%%
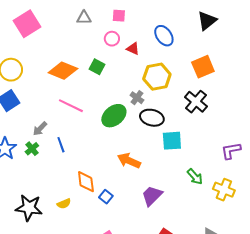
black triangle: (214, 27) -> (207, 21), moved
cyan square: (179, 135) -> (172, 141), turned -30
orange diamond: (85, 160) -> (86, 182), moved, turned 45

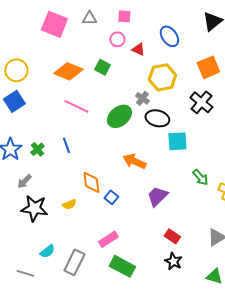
pink square: (27, 24) -> (54, 24), moved, turned -36
gray arrow: (40, 129) -> (24, 181), moved

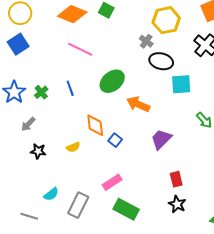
green ellipse: (119, 116) -> (112, 81), moved
black star: (34, 208) -> (38, 151), size x0.6
red rectangle: (172, 236) -> (176, 179), turned 42

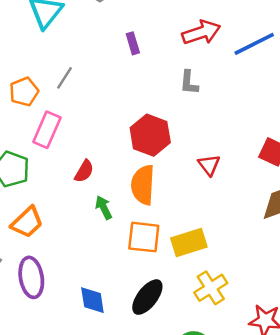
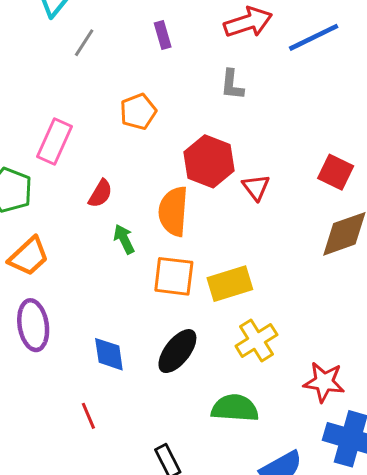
gray line: (64, 78) -> (84, 43), moved
orange pentagon: (24, 92) -> (138, 111), moved
red hexagon: (150, 135) -> (209, 161), moved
%%
● **About this exercise**: From the first line to the last, repeat the records exactly, leaving out the pictures.

● **Solution to the problem**:
black triangle: (214, 27) -> (207, 21), moved
cyan square: (179, 135) -> (172, 141), turned -30
orange diamond: (85, 160) -> (86, 182), moved, turned 45

pink square: (27, 24) -> (54, 24), moved, turned -36
gray arrow: (40, 129) -> (24, 181), moved

green ellipse: (119, 116) -> (112, 81), moved
black star: (34, 208) -> (38, 151), size x0.6
red rectangle: (172, 236) -> (176, 179), turned 42

gray line: (64, 78) -> (84, 43), moved
orange pentagon: (24, 92) -> (138, 111), moved
red hexagon: (150, 135) -> (209, 161), moved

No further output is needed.